Type out the data again, word for word and in full.

[[ DATA SHOWN, beginning ]]

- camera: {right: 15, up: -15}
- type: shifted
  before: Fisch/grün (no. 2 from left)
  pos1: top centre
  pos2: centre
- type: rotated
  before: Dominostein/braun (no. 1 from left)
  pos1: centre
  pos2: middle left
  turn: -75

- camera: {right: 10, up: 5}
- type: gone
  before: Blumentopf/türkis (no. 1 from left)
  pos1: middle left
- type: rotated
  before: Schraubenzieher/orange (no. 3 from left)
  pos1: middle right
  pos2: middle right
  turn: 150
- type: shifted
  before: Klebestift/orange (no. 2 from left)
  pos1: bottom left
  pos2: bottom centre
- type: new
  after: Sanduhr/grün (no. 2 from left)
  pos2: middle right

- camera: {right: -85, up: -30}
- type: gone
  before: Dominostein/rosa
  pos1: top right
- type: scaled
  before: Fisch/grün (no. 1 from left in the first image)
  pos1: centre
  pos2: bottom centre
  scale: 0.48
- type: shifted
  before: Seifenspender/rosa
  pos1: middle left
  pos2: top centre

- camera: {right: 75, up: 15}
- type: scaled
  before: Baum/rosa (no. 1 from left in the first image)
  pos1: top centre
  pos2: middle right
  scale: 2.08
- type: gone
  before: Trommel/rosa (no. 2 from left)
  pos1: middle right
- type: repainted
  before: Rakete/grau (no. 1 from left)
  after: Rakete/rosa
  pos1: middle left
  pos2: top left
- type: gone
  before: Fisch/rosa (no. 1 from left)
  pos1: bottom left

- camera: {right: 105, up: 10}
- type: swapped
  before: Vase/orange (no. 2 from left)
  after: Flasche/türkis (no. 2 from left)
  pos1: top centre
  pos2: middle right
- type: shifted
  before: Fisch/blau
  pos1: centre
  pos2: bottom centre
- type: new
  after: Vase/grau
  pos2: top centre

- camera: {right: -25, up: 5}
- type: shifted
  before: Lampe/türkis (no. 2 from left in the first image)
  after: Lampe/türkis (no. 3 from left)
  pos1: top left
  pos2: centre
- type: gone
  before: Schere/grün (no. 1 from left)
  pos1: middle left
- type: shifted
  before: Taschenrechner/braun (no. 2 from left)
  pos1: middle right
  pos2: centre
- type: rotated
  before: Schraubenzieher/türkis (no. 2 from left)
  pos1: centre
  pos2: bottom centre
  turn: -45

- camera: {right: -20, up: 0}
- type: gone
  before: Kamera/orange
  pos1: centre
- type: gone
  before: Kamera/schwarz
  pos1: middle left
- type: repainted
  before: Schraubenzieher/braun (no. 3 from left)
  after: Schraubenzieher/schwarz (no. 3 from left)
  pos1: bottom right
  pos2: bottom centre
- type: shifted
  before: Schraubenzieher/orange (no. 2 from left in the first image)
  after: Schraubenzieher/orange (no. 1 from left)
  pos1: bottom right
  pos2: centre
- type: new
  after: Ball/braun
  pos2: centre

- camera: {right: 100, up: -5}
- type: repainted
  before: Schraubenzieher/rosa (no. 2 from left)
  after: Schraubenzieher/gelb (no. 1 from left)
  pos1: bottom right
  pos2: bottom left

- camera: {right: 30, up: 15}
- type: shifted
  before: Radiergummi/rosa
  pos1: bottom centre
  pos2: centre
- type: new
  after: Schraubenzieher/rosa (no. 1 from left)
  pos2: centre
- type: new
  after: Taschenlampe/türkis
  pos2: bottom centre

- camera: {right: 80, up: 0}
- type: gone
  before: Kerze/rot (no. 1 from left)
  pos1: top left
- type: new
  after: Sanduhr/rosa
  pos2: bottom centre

[[ DATA SHOWN, end ]]

» FINAL ANSWER:
- camera: {right: 15, up: -15}
- type: shifted
  before: Fisch/grün (no. 2 from left)
  pos1: top centre
  pos2: centre
- type: rotated
  before: Dominostein/braun (no. 1 from left)
  pos1: centre
  pos2: middle left
  turn: -75

- camera: {right: 10, up: 5}
- type: gone
  before: Blumentopf/türkis (no. 1 from left)
  pos1: middle left
- type: rotated
  before: Schraubenzieher/orange (no. 3 from left)
  pos1: middle right
  pos2: middle right
  turn: 150
- type: shifted
  before: Klebestift/orange (no. 2 from left)
  pos1: bottom left
  pos2: bottom centre
- type: new
  after: Sanduhr/grün (no. 2 from left)
  pos2: middle right

- camera: {right: -85, up: -30}
- type: gone
  before: Dominostein/rosa
  pos1: top right
- type: scaled
  before: Fisch/grün (no. 1 from left in the first image)
  pos1: centre
  pos2: bottom centre
  scale: 0.48
- type: shifted
  before: Seifenspender/rosa
  pos1: middle left
  pos2: top centre

- camera: {right: 75, up: 15}
- type: scaled
  before: Baum/rosa (no. 1 from left in the first image)
  pos1: top centre
  pos2: middle right
  scale: 2.08
- type: gone
  before: Trommel/rosa (no. 2 from left)
  pos1: middle right
- type: repainted
  before: Rakete/grau (no. 1 from left)
  after: Rakete/rosa
  pos1: middle left
  pos2: top left
- type: gone
  before: Fisch/rosa (no. 1 from left)
  pos1: bottom left

- camera: {right: 105, up: 10}
- type: swapped
  before: Vase/orange (no. 2 from left)
  after: Flasche/türkis (no. 2 from left)
  pos1: top centre
  pos2: middle right
- type: shifted
  before: Fisch/blau
  pos1: centre
  pos2: bottom centre
- type: new
  after: Vase/grau
  pos2: top centre

- camera: {right: -25, up: 5}
- type: shifted
  before: Lampe/türkis (no. 2 from left in the first image)
  after: Lampe/türkis (no. 3 from left)
  pos1: top left
  pos2: centre
- type: gone
  before: Schere/grün (no. 1 from left)
  pos1: middle left
- type: shifted
  before: Taschenrechner/braun (no. 2 from left)
  pos1: middle right
  pos2: centre
- type: rotated
  before: Schraubenzieher/türkis (no. 2 from left)
  pos1: centre
  pos2: bottom centre
  turn: -45

- camera: {right: -20, up: 0}
- type: gone
  before: Kamera/orange
  pos1: centre
- type: gone
  before: Kamera/schwarz
  pos1: middle left
- type: repainted
  before: Schraubenzieher/braun (no. 3 from left)
  after: Schraubenzieher/schwarz (no. 3 from left)
  pos1: bottom right
  pos2: bottom centre
- type: shifted
  before: Schraubenzieher/orange (no. 2 from left in the first image)
  after: Schraubenzieher/orange (no. 1 from left)
  pos1: bottom right
  pos2: centre
- type: new
  after: Ball/braun
  pos2: centre

- camera: {right: 100, up: -5}
- type: repainted
  before: Schraubenzieher/rosa (no. 2 from left)
  after: Schraubenzieher/gelb (no. 1 from left)
  pos1: bottom right
  pos2: bottom left

- camera: {right: 30, up: 15}
- type: shifted
  before: Radiergummi/rosa
  pos1: bottom centre
  pos2: centre
- type: new
  after: Schraubenzieher/rosa (no. 1 from left)
  pos2: centre
- type: new
  after: Taschenlampe/türkis
  pos2: bottom centre

- camera: {right: 80, up: 0}
- type: gone
  before: Kerze/rot (no. 1 from left)
  pos1: top left
- type: new
  after: Sanduhr/rosa
  pos2: bottom centre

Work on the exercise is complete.